[Records from a data source]
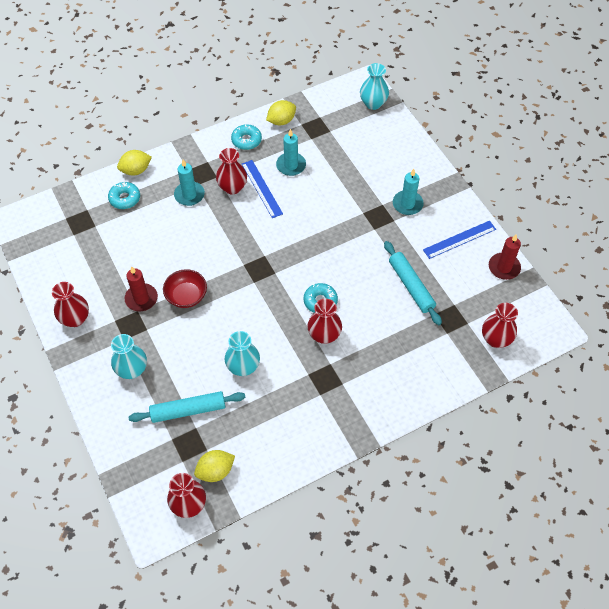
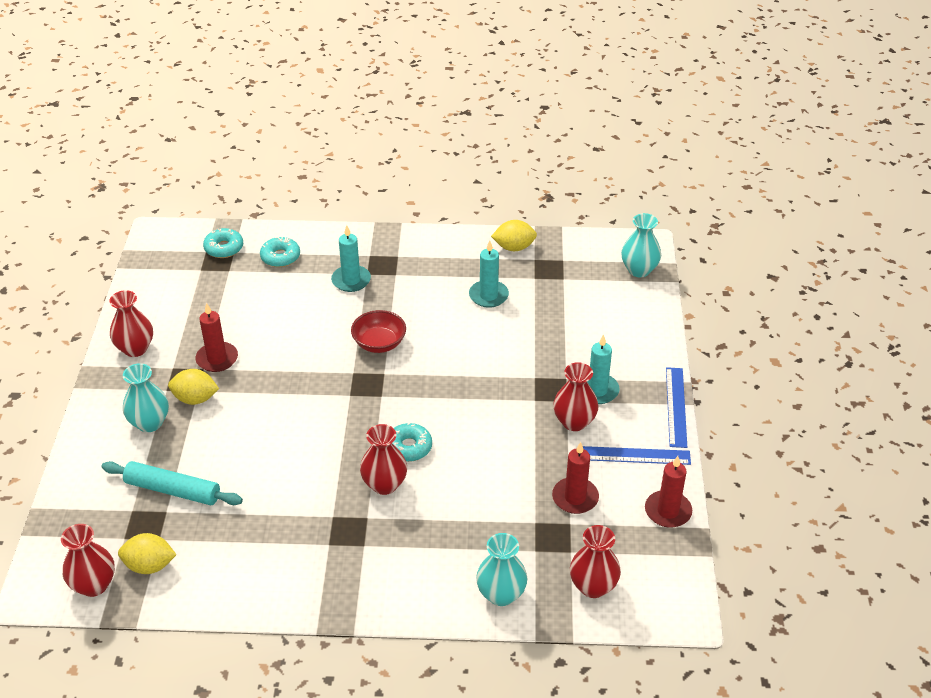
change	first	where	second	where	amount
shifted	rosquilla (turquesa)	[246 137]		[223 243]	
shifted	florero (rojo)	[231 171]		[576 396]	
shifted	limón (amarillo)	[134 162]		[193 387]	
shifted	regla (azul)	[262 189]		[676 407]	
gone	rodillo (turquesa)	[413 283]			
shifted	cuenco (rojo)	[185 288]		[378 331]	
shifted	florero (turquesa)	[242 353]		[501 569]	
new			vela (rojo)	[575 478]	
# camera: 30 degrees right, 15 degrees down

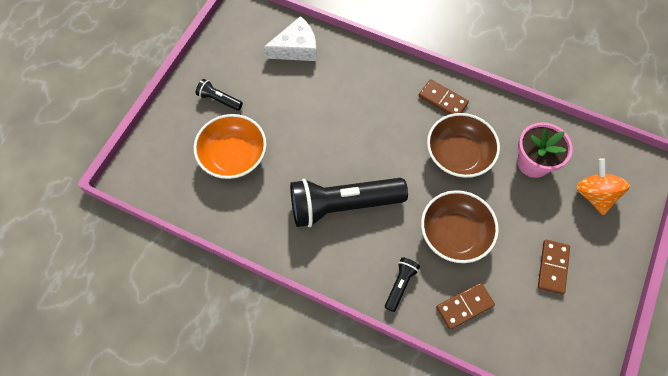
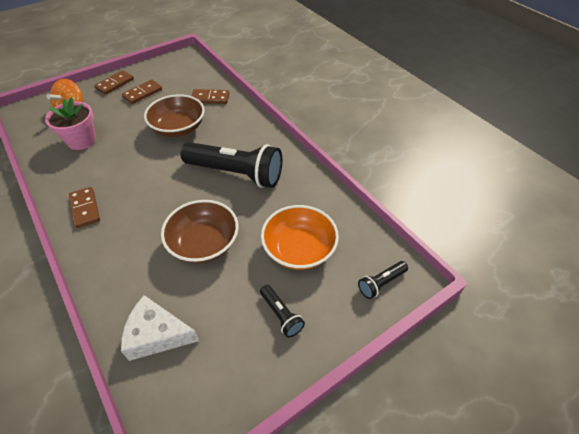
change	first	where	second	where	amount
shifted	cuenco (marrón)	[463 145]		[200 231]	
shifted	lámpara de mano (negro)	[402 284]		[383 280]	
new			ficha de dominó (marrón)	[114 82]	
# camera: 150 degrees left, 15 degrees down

Exercise description: Transcribe the records above exactly and drop every picture.

Solved problem:
change	first	where	second	where	amount
shifted	rosquilla (turquesa)	[246 137]		[223 243]	
shifted	florero (rojo)	[231 171]		[576 396]	
shifted	limón (amarillo)	[134 162]		[193 387]	
shifted	regla (azul)	[262 189]		[676 407]	
gone	rodillo (turquesa)	[413 283]			
shifted	cuenco (rojo)	[185 288]		[378 331]	
shifted	florero (turquesa)	[242 353]		[501 569]	
new			vela (rojo)	[575 478]	
# camera: 30 degrees right, 15 degrees down

change	first	where	second	where	amount
shifted	cuenco (marrón)	[463 145]		[200 231]	
shifted	lámpara de mano (negro)	[402 284]		[383 280]	
new			ficha de dominó (marrón)	[114 82]	
# camera: 150 degrees left, 15 degrees down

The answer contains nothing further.